§ **WHAT YOU NEED TO DO**
Repeat each entry word for word. Leave any images out of the copy.

§ **SOURCE DATA**
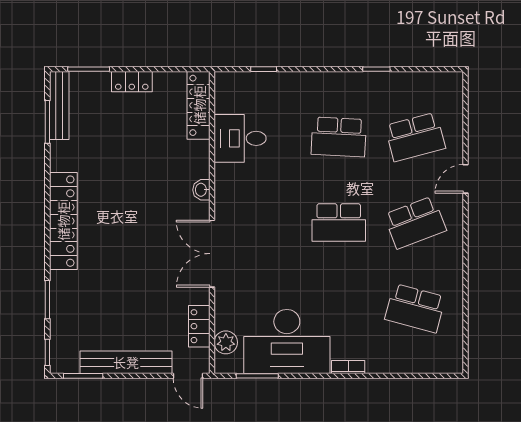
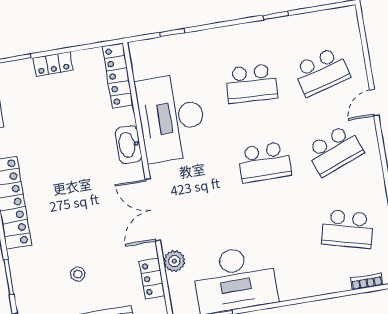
desk: (240, 138) -> (171, 118), width x1.87, depth x1.30
washbasin: (201, 190) -> (128, 145), width x1.91, depth x1.45
stool: (121, 309) -> (78, 274), added
plant: (226, 342) -> (174, 261), moved
bookcase: (348, 367) -> (367, 281), moved

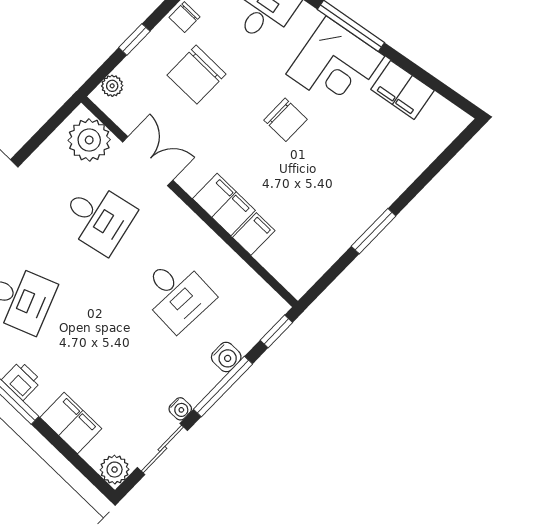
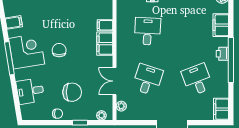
filing cabinet: (402, 90) -> (14, 22), width x0.50
plant: (89, 140) -> (121, 106), width x0.53, depth x0.53
desk: (98, 218) -> (148, 80), turned 30

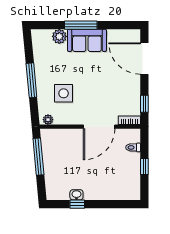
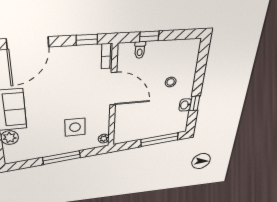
window: (38, 157) -> (160, 140), moved
window: (144, 167) -> (149, 36), moved
stool: (101, 178) -> (171, 82), added

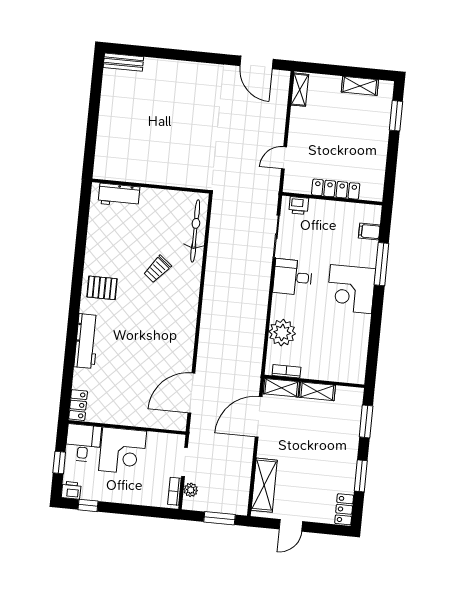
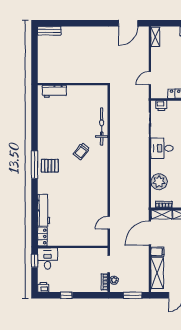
door: (257, 62) -> (128, 23), hinge flipped
wall: (151, 186) -> (73, 84), moved
workbench: (119, 195) -> (54, 91), moved
window: (77, 283) -> (35, 165), added
workbench: (86, 341) -> (44, 210), moved
door: (191, 393) -> (109, 223), width x0.53
filing cabinet: (268, 450) -> (157, 252), added
corner desk: (123, 451) -> (71, 261), removed
window: (59, 462) -> (35, 261), moved
window: (88, 505) -> (66, 295), moved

§ **ANSWER SECTION**
desk: (240, 138) -> (171, 118), width x1.87, depth x1.30
washbasin: (201, 190) -> (128, 145), width x1.91, depth x1.45
stool: (121, 309) -> (78, 274), added
plant: (226, 342) -> (174, 261), moved
bookcase: (348, 367) -> (367, 281), moved

filing cabinet: (402, 90) -> (14, 22), width x0.50
plant: (89, 140) -> (121, 106), width x0.53, depth x0.53
desk: (98, 218) -> (148, 80), turned 30

window: (38, 157) -> (160, 140), moved
window: (144, 167) -> (149, 36), moved
stool: (101, 178) -> (171, 82), added

door: (257, 62) -> (128, 23), hinge flipped
wall: (151, 186) -> (73, 84), moved
workbench: (119, 195) -> (54, 91), moved
window: (77, 283) -> (35, 165), added
workbench: (86, 341) -> (44, 210), moved
door: (191, 393) -> (109, 223), width x0.53
filing cabinet: (268, 450) -> (157, 252), added
corner desk: (123, 451) -> (71, 261), removed
window: (59, 462) -> (35, 261), moved
window: (88, 505) -> (66, 295), moved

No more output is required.